### [WORK TASK]
Although the entries hold pictures, only their words are printed back, exactly as given.

### [INPUT RECORDS]
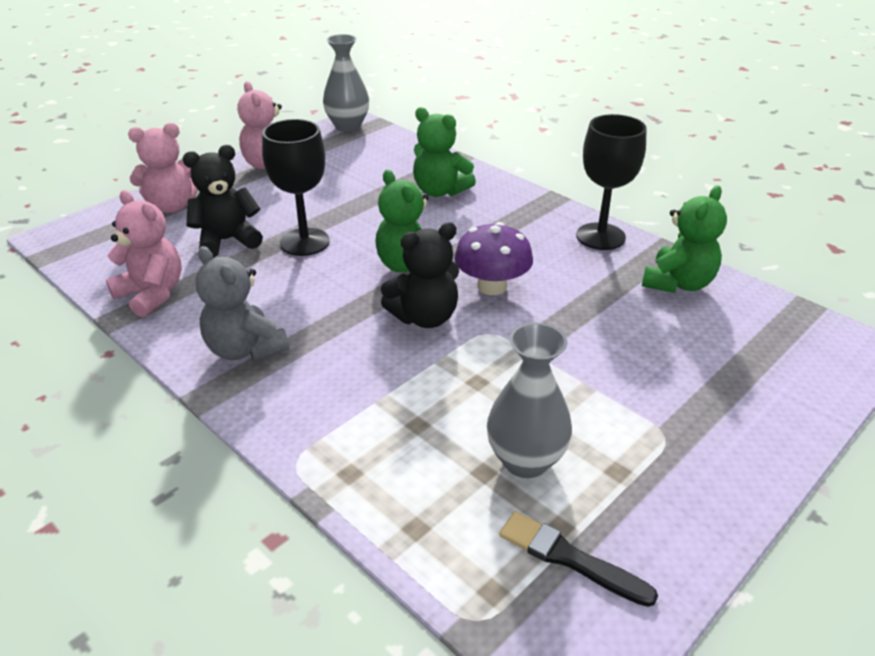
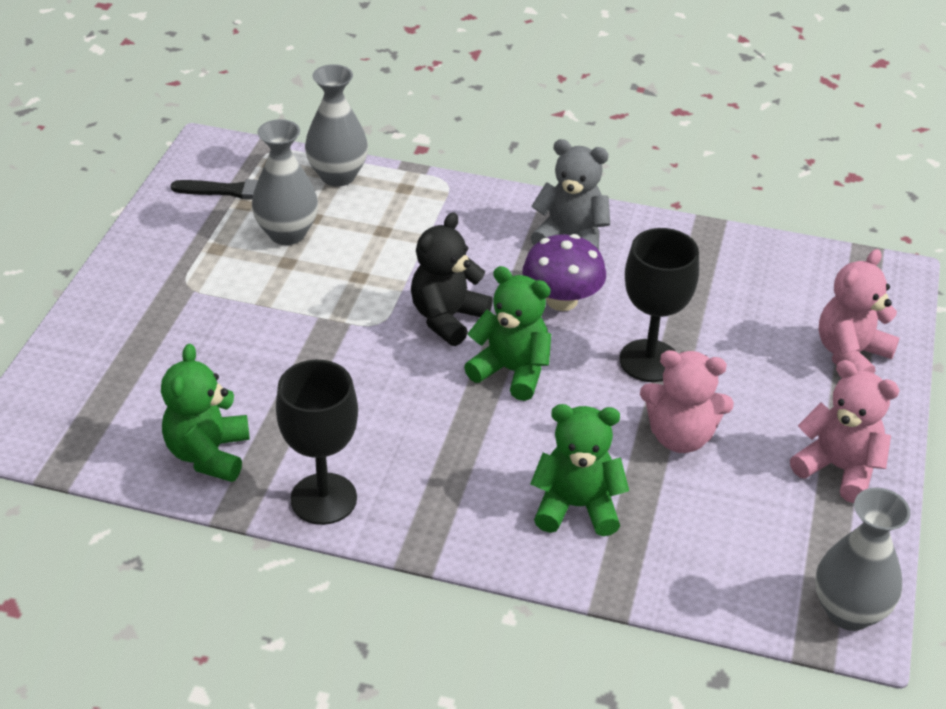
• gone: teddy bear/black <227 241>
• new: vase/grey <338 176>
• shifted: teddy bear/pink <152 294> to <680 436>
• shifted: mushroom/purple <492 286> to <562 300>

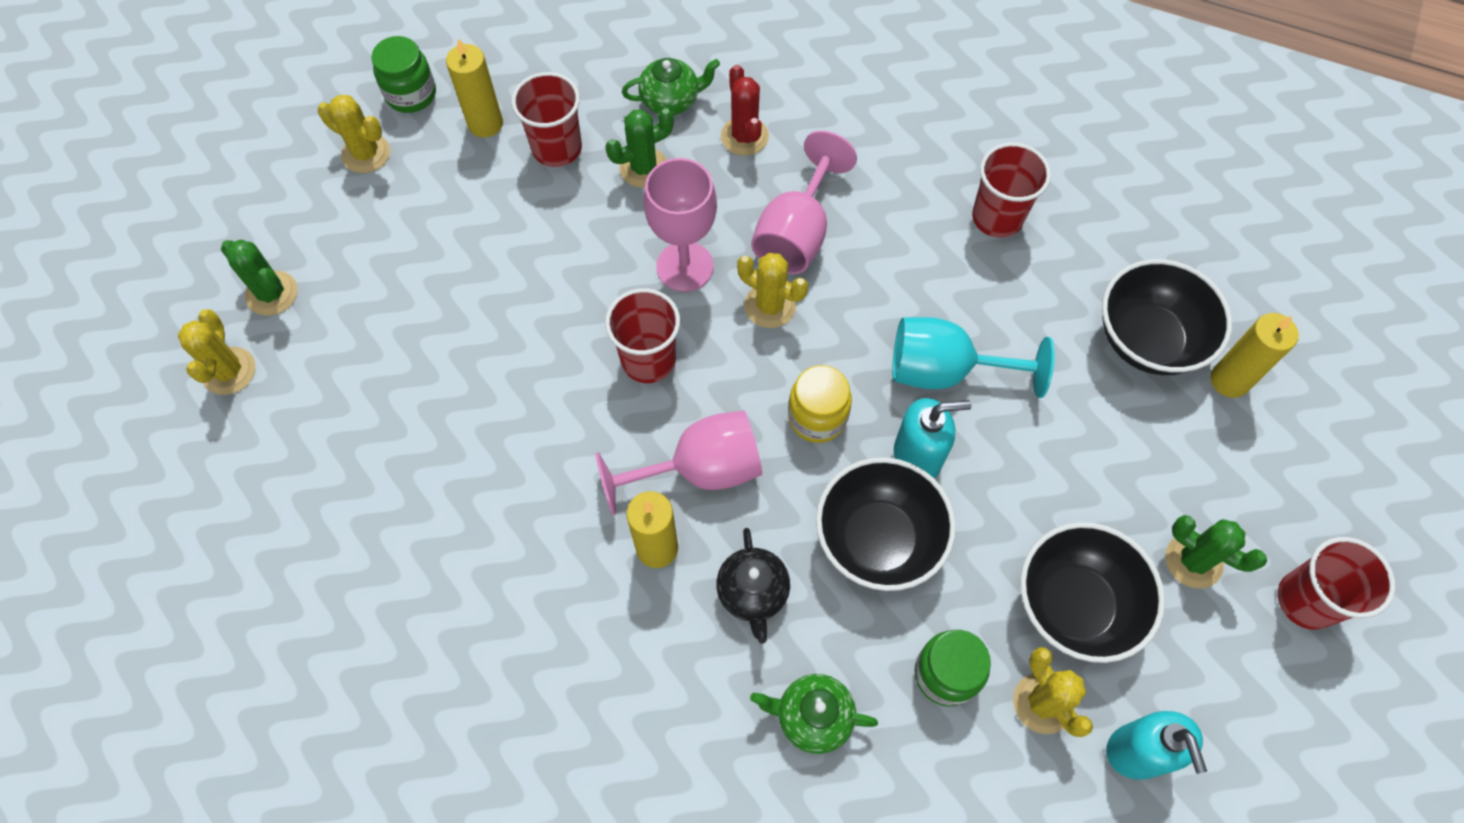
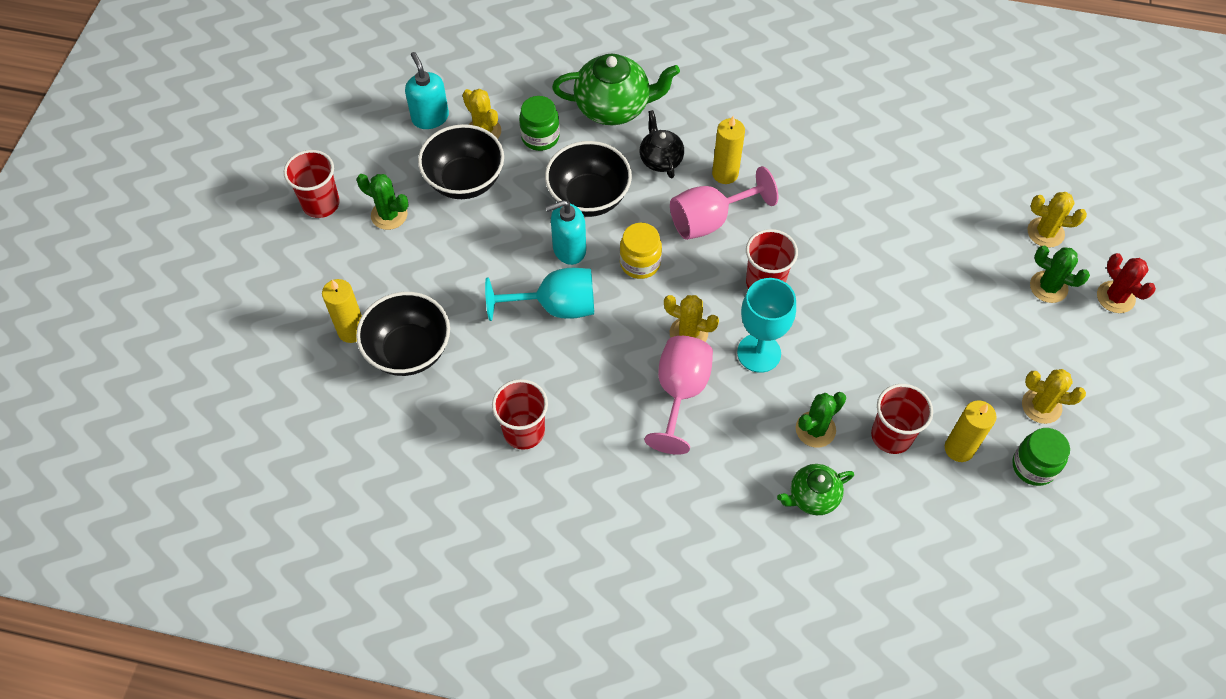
• shifted: cactus/red <744 136> to <1115 297>
• repainted: goblet/pink <685 266> to goblet/turquoise <759 353>
• rotated: cactus/yellow <229 371> = <1045 232> 60 degrees counterclockwise
• scaled: teapot/green <812 717> = <614 107> x1.73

### [RESPONSE]
• gone: teddy bear/black <227 241>
• new: vase/grey <338 176>
• shifted: teddy bear/pink <152 294> to <680 436>
• shifted: mushroom/purple <492 286> to <562 300>

• shifted: cactus/red <744 136> to <1115 297>
• repainted: goblet/pink <685 266> to goblet/turquoise <759 353>
• rotated: cactus/yellow <229 371> = <1045 232> 60 degrees counterclockwise
• scaled: teapot/green <812 717> = <614 107> x1.73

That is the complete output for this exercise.